*WHAT IS BEING ASKED:*
Lines to restate from the data below: from the one containing "DIGITS2 pin CLK: A3 -> D2" to the one containing "SCALE pin SCK: D13 -> D12", both included. Give them again exactly, and only them.

*SUPPLIED ENTRIES:*
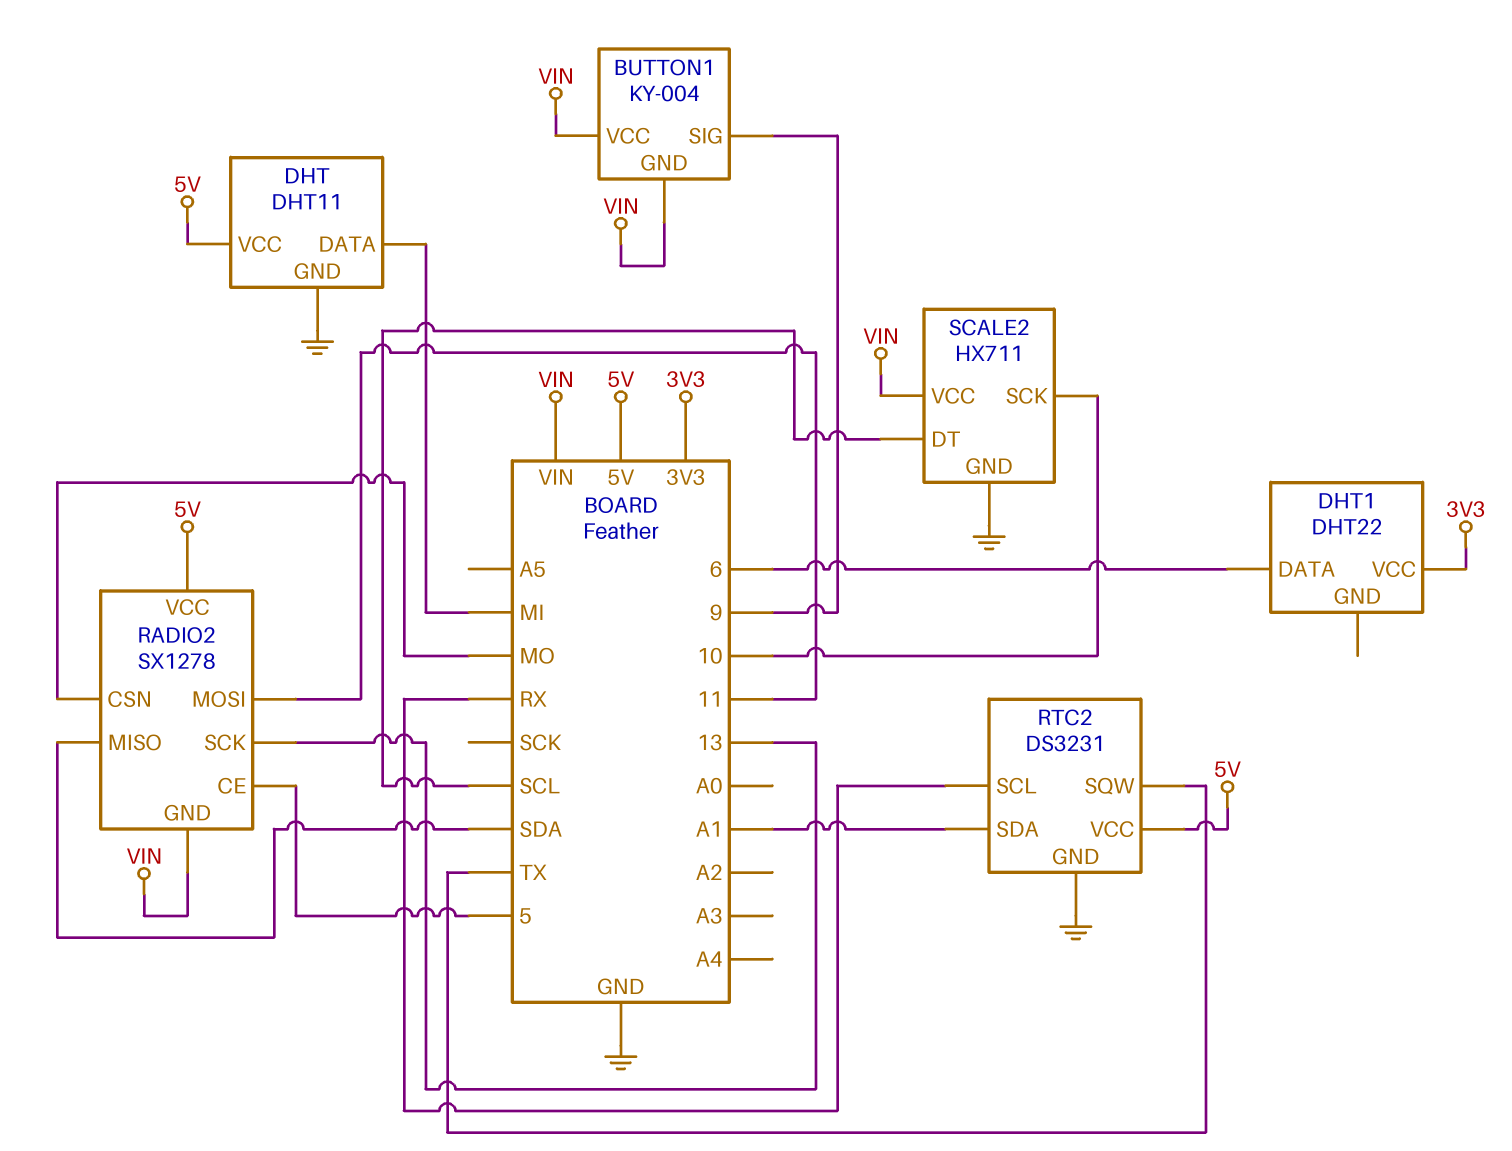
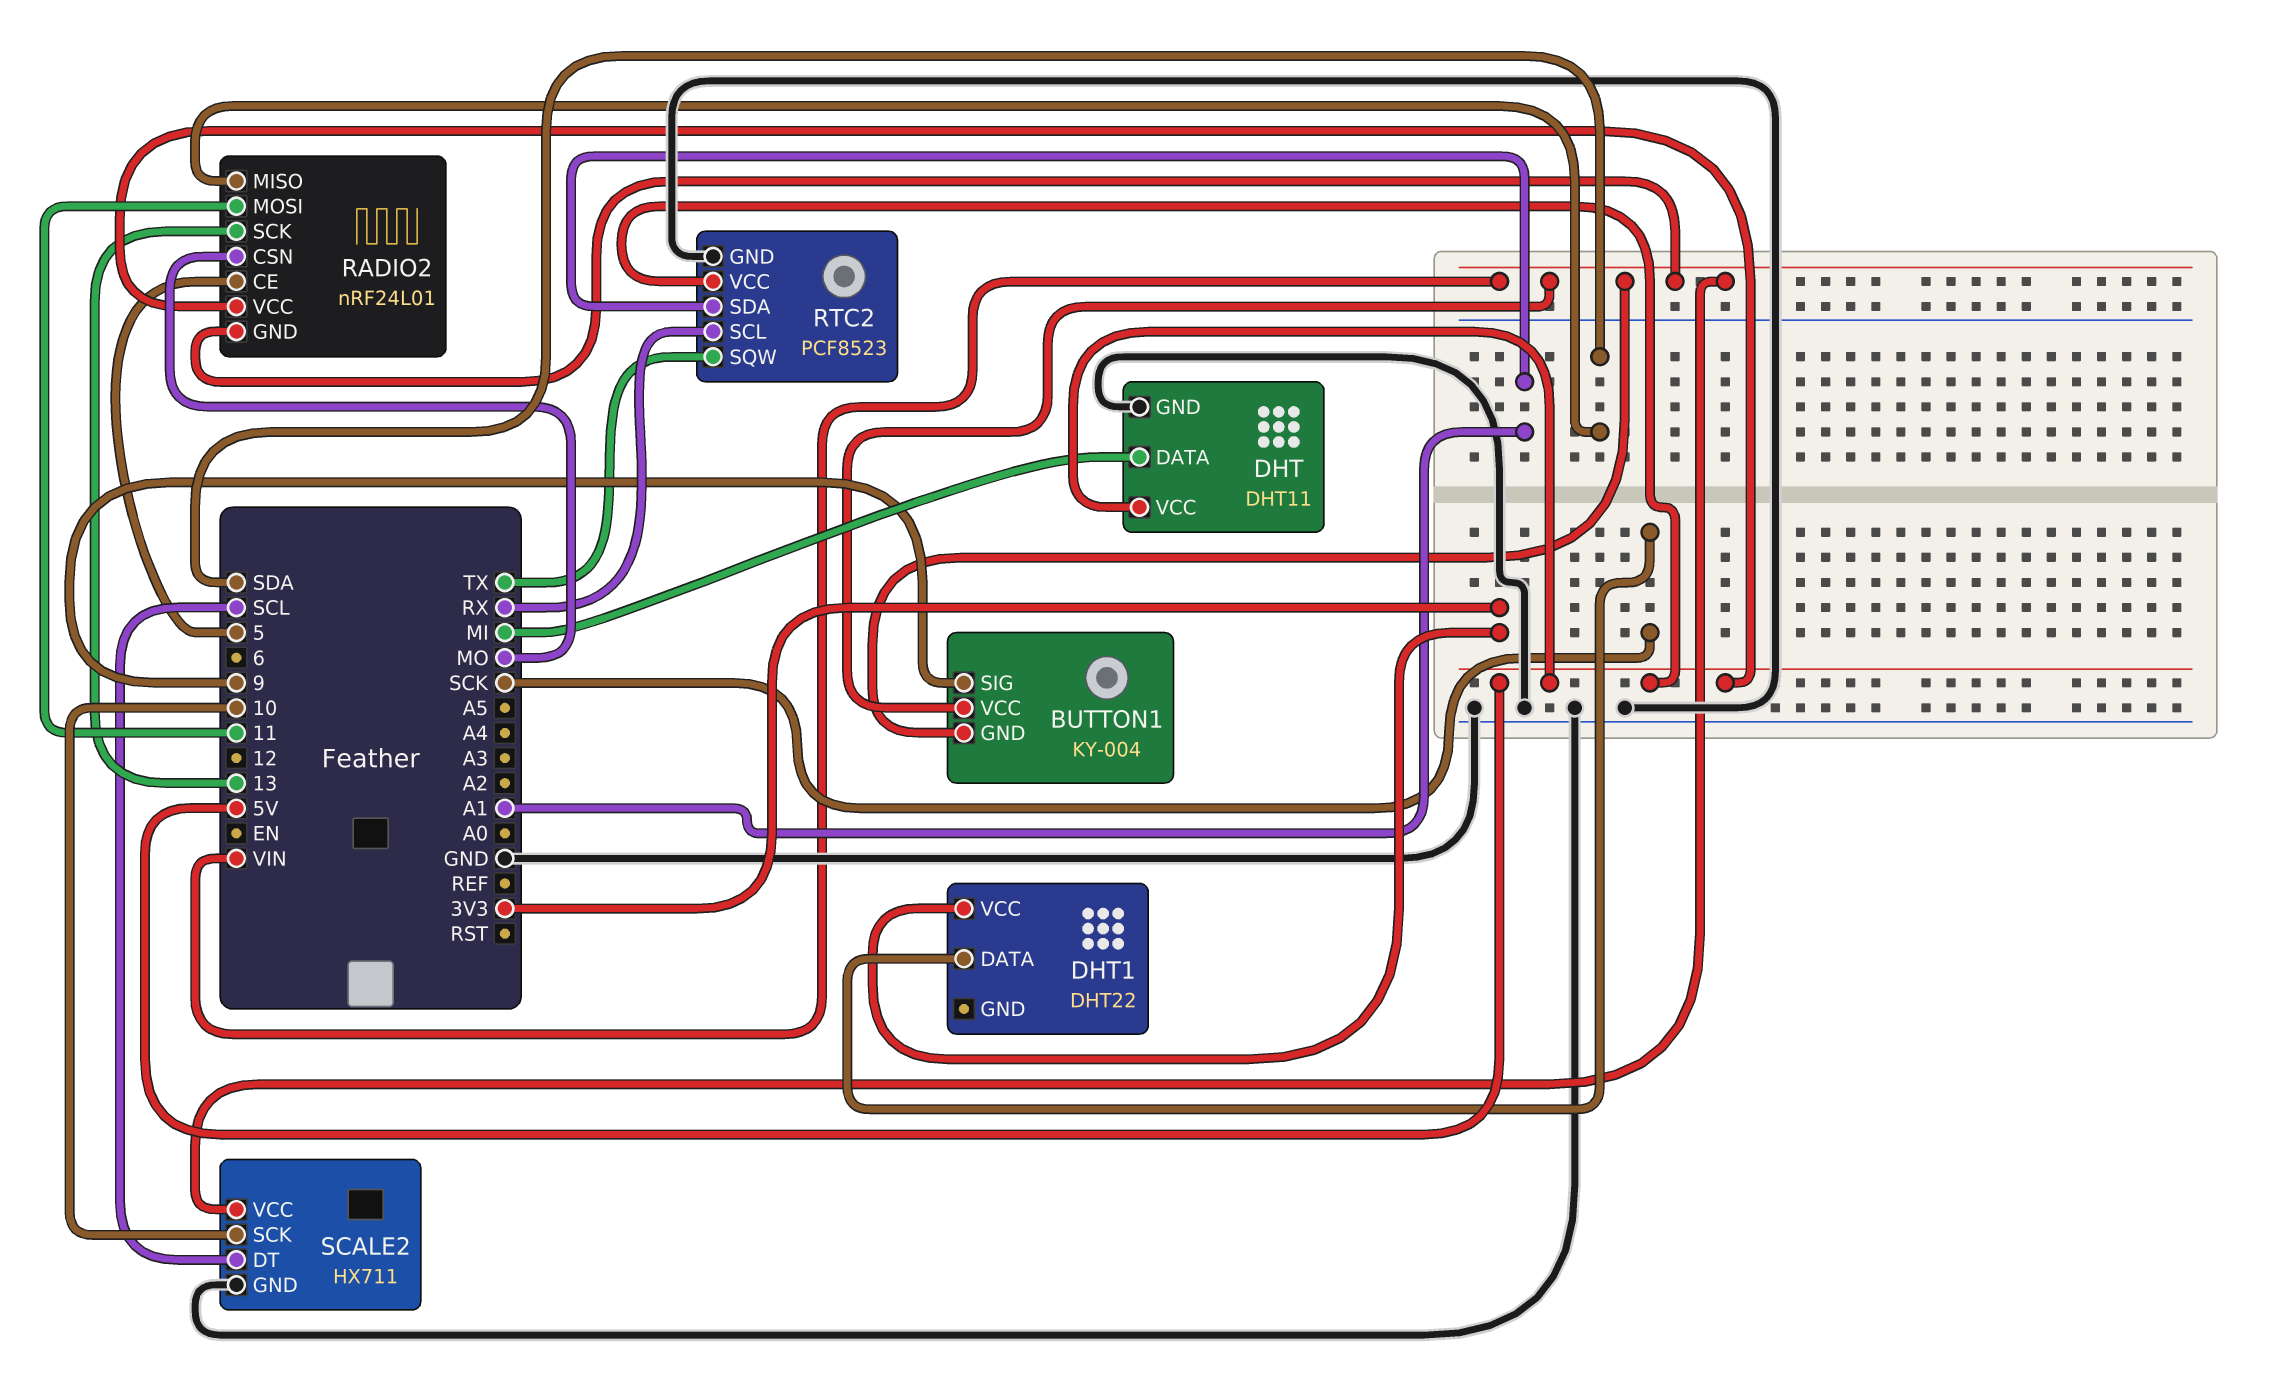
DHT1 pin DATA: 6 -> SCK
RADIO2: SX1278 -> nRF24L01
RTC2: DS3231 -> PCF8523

...

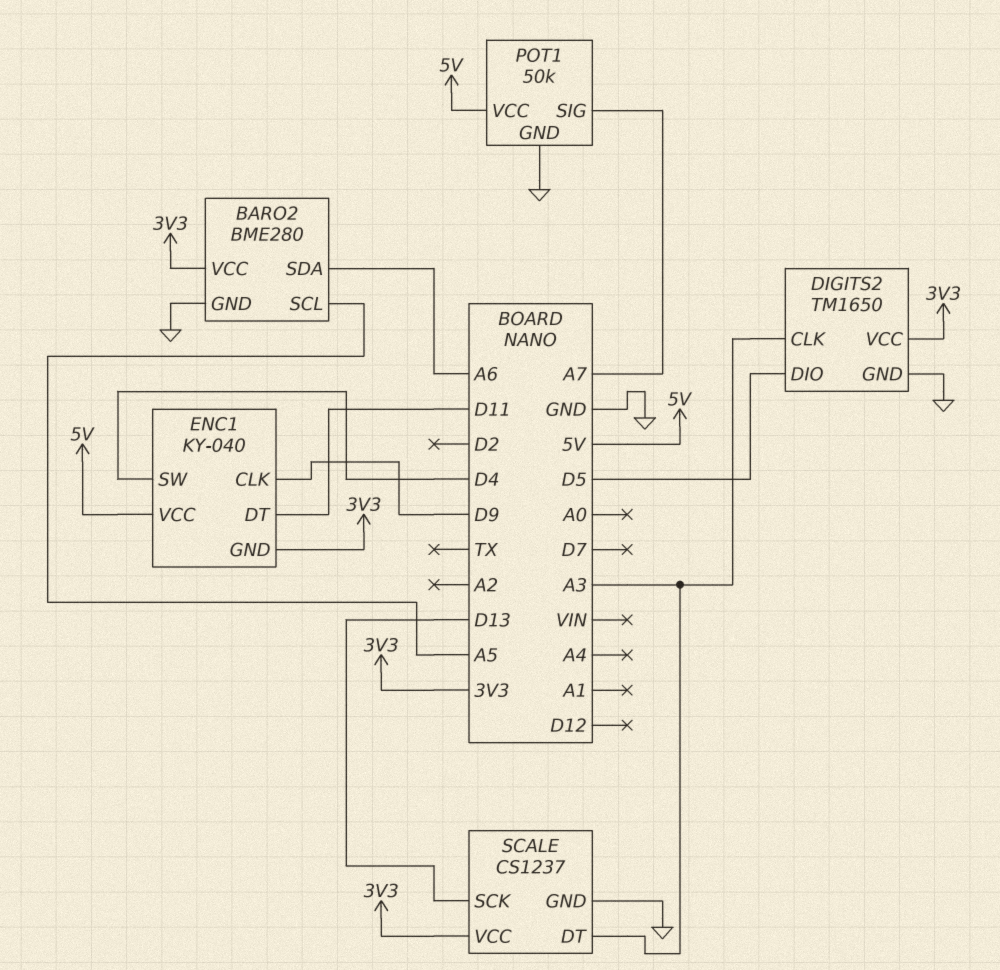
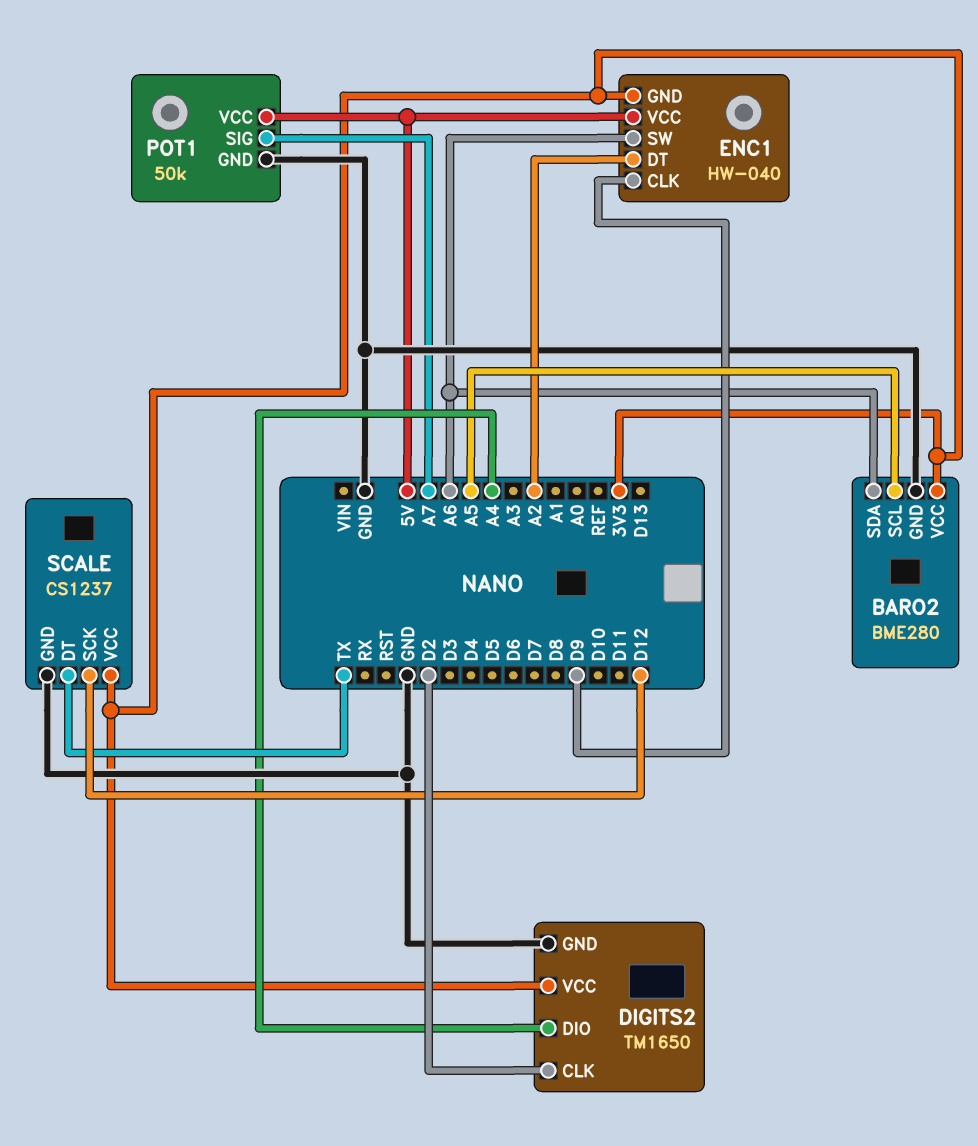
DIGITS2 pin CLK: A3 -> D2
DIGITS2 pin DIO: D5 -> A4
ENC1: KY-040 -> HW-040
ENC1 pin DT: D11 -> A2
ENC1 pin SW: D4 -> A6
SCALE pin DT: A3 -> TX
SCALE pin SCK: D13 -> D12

* * *

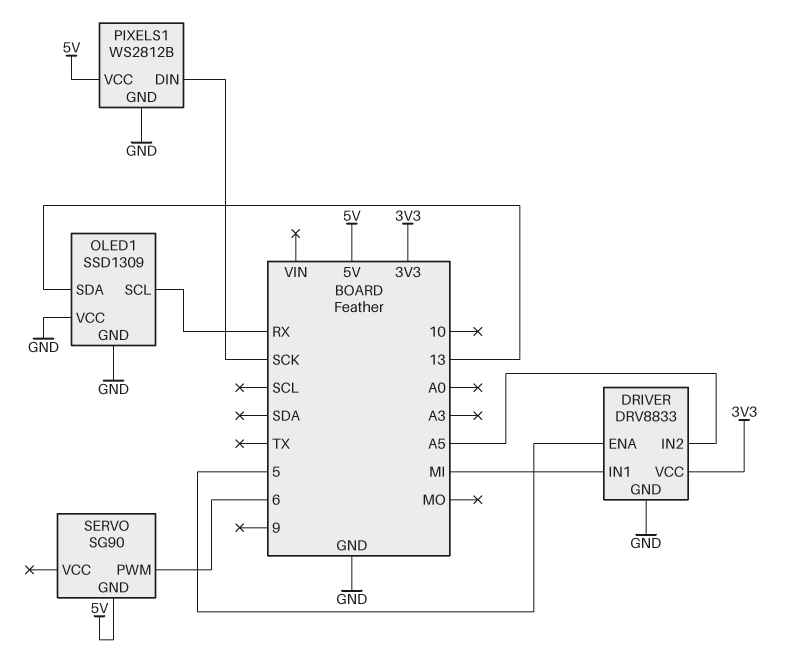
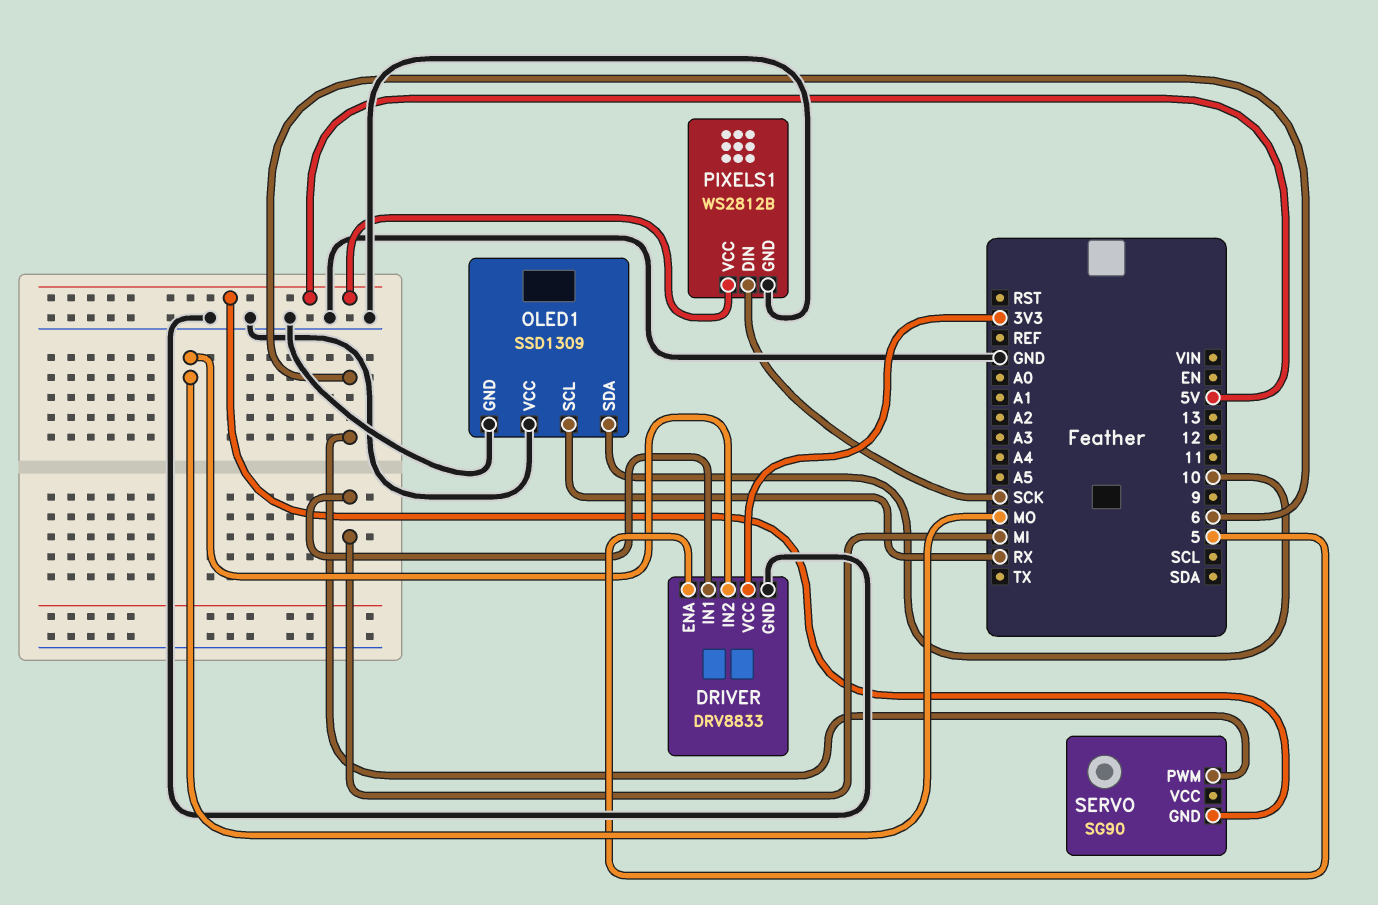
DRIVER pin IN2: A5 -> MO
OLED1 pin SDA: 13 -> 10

*RESPONSE BOX:*
DIGITS2 pin CLK: A3 -> D2
DIGITS2 pin DIO: D5 -> A4
ENC1: KY-040 -> HW-040
ENC1 pin DT: D11 -> A2
ENC1 pin SW: D4 -> A6
SCALE pin DT: A3 -> TX
SCALE pin SCK: D13 -> D12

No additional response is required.